▶ _EXERCISE_:
Copy the data below word for word, starting at the line that contains "front to back." and ending at the line that contains "Locate an element on the screen. The image".

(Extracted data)
◇ ◇ ◇

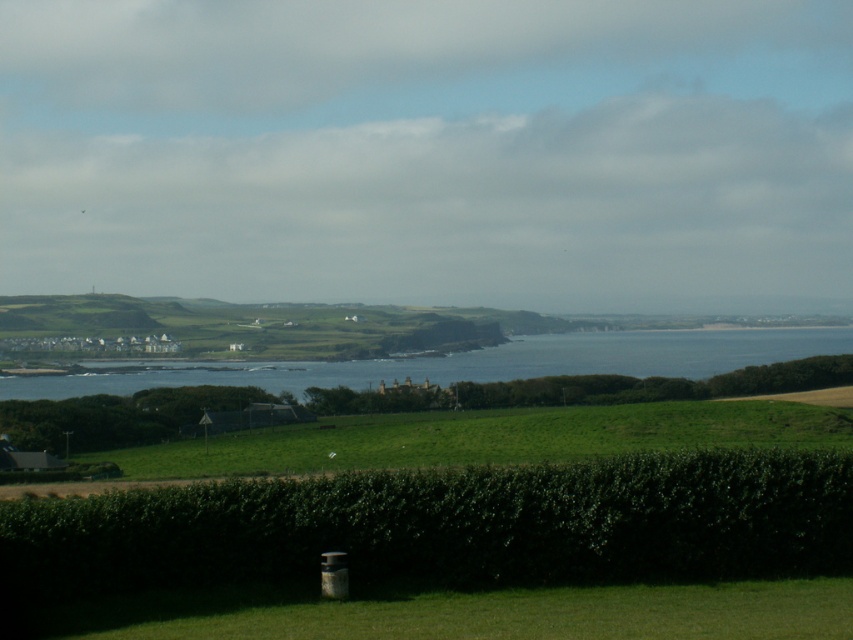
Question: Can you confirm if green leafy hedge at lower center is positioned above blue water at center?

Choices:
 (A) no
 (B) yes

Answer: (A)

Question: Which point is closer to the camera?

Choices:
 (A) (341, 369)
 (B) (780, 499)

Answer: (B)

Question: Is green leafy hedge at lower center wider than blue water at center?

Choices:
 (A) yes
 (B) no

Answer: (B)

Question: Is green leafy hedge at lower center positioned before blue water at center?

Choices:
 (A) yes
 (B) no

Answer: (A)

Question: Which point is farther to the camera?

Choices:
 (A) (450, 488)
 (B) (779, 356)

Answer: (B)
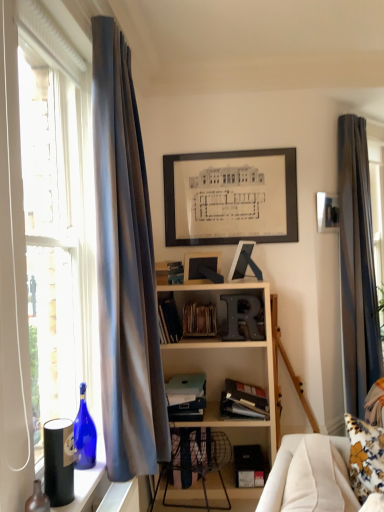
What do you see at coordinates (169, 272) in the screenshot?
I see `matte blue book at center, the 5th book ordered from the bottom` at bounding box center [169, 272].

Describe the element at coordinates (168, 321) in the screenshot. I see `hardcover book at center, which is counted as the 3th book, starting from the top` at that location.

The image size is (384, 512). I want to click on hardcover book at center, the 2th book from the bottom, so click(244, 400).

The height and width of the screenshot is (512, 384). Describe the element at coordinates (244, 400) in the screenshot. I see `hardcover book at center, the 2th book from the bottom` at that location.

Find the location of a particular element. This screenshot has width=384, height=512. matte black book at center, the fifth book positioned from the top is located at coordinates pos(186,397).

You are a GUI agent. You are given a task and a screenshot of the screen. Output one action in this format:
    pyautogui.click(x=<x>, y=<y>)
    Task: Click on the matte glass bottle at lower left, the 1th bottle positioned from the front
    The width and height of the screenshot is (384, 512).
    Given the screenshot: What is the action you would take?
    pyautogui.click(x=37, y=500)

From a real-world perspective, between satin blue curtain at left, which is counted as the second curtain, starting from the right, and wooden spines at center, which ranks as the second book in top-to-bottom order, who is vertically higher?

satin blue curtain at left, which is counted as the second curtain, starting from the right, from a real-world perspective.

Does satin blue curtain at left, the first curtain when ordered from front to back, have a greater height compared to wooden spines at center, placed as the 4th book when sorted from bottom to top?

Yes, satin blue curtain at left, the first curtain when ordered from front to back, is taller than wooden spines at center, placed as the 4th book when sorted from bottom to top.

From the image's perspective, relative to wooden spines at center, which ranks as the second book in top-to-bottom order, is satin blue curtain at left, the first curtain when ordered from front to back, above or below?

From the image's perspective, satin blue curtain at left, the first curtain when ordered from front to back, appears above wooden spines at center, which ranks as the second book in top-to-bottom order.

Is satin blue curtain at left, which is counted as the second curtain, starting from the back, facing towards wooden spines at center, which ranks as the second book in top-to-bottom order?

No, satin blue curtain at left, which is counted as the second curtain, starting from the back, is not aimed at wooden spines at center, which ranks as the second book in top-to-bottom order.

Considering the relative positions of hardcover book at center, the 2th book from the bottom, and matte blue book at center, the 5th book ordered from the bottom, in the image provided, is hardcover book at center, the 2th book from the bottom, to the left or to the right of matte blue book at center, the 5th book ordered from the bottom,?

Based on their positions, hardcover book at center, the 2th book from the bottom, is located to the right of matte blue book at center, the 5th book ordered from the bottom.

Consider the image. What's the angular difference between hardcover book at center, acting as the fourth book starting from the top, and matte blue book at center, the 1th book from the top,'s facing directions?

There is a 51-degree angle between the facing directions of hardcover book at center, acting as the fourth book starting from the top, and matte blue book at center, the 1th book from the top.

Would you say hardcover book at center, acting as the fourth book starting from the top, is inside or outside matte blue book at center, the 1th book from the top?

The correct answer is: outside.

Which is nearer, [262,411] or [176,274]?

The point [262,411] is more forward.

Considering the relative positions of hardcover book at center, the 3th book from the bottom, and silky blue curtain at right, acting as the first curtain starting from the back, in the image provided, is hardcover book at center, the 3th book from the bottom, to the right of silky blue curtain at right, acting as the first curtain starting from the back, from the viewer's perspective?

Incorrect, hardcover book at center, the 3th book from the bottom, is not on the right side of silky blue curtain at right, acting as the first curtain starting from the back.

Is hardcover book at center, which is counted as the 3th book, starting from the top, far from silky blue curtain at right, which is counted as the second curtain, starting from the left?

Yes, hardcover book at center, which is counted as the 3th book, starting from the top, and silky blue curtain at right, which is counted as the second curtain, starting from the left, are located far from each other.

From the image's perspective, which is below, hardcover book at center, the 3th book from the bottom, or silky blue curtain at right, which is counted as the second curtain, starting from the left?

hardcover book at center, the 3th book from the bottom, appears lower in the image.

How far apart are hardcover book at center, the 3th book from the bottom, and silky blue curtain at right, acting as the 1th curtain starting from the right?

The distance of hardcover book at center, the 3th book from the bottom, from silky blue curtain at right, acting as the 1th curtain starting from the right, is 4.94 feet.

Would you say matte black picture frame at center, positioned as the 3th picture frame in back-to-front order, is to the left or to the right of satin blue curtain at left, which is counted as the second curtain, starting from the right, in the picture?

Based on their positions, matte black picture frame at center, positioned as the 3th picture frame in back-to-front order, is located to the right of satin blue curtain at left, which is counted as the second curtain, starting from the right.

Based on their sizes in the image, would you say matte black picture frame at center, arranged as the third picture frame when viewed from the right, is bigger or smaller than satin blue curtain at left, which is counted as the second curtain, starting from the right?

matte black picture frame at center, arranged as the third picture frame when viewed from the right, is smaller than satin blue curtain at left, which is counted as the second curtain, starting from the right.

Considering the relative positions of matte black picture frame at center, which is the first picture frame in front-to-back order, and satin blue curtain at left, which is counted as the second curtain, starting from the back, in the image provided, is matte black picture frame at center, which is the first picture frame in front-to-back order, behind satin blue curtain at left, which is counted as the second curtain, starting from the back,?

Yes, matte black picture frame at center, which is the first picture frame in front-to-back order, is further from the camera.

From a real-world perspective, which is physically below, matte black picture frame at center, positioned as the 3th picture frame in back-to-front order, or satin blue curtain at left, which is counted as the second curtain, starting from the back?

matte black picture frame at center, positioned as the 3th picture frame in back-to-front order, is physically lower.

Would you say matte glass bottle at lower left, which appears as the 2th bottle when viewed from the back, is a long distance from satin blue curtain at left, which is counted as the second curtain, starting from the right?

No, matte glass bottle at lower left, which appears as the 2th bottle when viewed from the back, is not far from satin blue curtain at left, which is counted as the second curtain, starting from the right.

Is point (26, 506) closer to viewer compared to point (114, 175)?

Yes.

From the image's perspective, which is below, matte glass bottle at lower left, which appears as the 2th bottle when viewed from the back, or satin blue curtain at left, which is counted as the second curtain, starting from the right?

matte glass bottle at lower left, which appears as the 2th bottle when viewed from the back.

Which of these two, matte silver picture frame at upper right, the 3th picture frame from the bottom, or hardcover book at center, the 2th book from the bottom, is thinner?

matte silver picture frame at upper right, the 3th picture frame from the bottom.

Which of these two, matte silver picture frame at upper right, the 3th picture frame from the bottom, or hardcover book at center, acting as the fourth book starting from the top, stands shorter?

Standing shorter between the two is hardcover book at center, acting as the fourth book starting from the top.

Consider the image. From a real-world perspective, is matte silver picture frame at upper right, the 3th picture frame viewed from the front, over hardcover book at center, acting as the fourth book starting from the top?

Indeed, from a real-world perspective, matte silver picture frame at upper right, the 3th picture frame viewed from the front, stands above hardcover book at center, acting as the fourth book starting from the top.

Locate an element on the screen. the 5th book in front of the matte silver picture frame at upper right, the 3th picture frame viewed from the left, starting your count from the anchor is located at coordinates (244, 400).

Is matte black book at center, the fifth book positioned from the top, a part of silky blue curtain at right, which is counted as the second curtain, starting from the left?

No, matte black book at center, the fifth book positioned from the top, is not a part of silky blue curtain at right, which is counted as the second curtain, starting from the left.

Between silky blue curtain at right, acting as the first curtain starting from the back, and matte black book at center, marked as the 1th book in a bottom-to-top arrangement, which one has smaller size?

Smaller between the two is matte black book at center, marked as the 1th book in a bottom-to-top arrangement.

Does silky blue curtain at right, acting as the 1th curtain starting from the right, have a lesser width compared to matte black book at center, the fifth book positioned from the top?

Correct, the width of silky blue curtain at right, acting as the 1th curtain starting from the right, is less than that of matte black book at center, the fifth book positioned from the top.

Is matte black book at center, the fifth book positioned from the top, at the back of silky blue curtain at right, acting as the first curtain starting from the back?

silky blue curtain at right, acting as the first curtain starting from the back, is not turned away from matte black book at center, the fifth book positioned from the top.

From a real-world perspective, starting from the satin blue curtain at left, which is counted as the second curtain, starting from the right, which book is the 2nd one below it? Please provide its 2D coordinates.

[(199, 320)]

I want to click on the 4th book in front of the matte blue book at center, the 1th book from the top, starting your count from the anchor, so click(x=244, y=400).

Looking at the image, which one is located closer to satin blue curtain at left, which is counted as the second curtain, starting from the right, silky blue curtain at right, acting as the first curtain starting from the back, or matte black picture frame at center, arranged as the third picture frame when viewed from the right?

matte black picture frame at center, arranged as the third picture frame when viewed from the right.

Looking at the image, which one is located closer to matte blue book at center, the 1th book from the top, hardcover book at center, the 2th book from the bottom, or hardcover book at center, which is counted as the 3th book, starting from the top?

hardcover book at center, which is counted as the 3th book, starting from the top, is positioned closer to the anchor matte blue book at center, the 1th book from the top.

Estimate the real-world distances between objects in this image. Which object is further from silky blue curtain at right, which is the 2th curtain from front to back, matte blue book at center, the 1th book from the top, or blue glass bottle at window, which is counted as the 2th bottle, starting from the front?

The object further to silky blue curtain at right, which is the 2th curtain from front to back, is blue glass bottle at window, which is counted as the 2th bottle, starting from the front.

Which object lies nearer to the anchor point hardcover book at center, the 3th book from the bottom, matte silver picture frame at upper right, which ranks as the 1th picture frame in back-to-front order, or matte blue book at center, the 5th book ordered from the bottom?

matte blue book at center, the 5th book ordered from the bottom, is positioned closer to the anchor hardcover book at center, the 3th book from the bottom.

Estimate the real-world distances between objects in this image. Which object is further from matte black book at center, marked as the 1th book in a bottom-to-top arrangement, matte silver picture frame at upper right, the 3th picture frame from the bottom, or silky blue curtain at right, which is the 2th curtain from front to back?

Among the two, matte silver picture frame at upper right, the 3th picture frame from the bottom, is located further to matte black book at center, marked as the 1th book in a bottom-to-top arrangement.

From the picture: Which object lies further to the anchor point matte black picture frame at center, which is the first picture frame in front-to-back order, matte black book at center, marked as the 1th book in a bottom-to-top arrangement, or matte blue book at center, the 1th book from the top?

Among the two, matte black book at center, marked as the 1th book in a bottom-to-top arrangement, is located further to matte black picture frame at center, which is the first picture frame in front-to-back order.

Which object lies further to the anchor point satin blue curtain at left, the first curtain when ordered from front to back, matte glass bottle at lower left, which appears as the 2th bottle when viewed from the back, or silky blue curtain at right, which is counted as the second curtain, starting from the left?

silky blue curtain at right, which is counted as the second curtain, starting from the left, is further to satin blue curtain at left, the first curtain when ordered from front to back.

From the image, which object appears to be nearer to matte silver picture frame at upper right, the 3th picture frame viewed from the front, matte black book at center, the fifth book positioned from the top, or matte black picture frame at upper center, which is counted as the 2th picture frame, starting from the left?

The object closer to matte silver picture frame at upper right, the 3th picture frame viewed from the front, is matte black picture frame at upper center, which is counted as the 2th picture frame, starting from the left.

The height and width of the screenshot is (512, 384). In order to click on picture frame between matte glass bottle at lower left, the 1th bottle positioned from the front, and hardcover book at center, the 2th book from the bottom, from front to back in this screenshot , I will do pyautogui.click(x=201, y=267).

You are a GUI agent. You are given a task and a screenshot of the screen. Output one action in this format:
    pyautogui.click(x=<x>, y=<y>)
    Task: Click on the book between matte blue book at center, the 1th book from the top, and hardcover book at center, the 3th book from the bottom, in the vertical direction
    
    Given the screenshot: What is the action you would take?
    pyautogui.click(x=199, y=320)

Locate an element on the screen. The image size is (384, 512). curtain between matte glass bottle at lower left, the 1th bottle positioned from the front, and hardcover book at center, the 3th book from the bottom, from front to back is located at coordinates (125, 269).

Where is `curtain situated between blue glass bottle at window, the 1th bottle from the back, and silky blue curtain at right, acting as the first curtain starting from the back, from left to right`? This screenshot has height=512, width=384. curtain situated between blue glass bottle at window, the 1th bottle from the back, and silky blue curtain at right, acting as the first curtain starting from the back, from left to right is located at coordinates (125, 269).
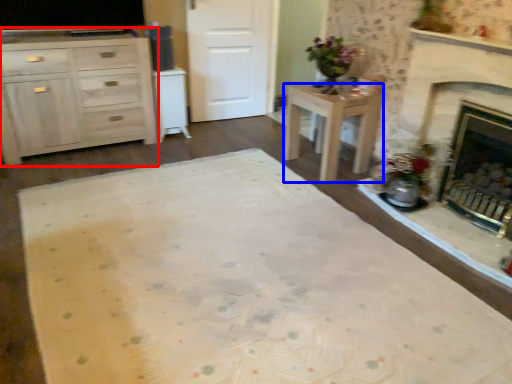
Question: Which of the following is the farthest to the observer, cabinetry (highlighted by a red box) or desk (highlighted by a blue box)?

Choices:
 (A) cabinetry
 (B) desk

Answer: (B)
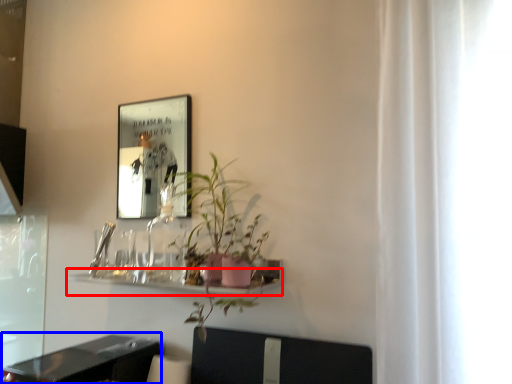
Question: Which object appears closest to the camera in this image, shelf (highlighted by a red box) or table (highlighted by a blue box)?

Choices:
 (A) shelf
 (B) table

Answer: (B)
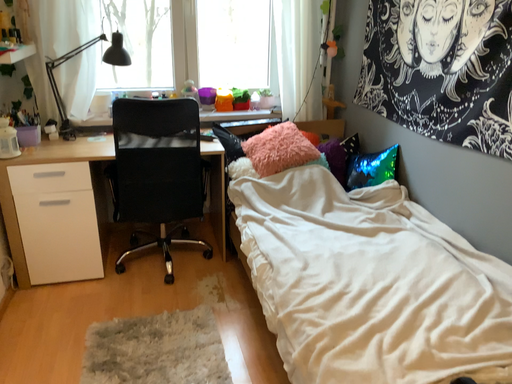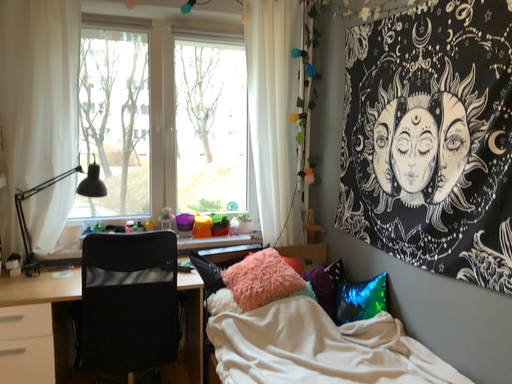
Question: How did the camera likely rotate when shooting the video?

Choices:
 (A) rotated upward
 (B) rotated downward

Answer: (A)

◇ ◇ ◇

▶ _RESULT OF THIS EXERCISE_:
silky blue curtain at right, which is counted as the second curtain, starting from the left, is further to satin blue curtain at left, the first curtain when ordered from front to back.

From the image, which object appears to be nearer to matte silver picture frame at upper right, the 3th picture frame viewed from the front, matte black book at center, the fifth book positioned from the top, or matte black picture frame at upper center, which is counted as the 2th picture frame, starting from the left?

The object closer to matte silver picture frame at upper right, the 3th picture frame viewed from the front, is matte black picture frame at upper center, which is counted as the 2th picture frame, starting from the left.

The height and width of the screenshot is (512, 384). In order to click on picture frame between matte glass bottle at lower left, the 1th bottle positioned from the front, and hardcover book at center, the 2th book from the bottom, from front to back in this screenshot , I will do pyautogui.click(x=201, y=267).

You are a GUI agent. You are given a task and a screenshot of the screen. Output one action in this format:
    pyautogui.click(x=<x>, y=<y>)
    Task: Click on the book between matte blue book at center, the 1th book from the top, and hardcover book at center, the 3th book from the bottom, in the vertical direction
    
    Given the screenshot: What is the action you would take?
    pyautogui.click(x=199, y=320)

Locate an element on the screen. The image size is (384, 512). curtain between matte glass bottle at lower left, the 1th bottle positioned from the front, and hardcover book at center, the 3th book from the bottom, from front to back is located at coordinates (125, 269).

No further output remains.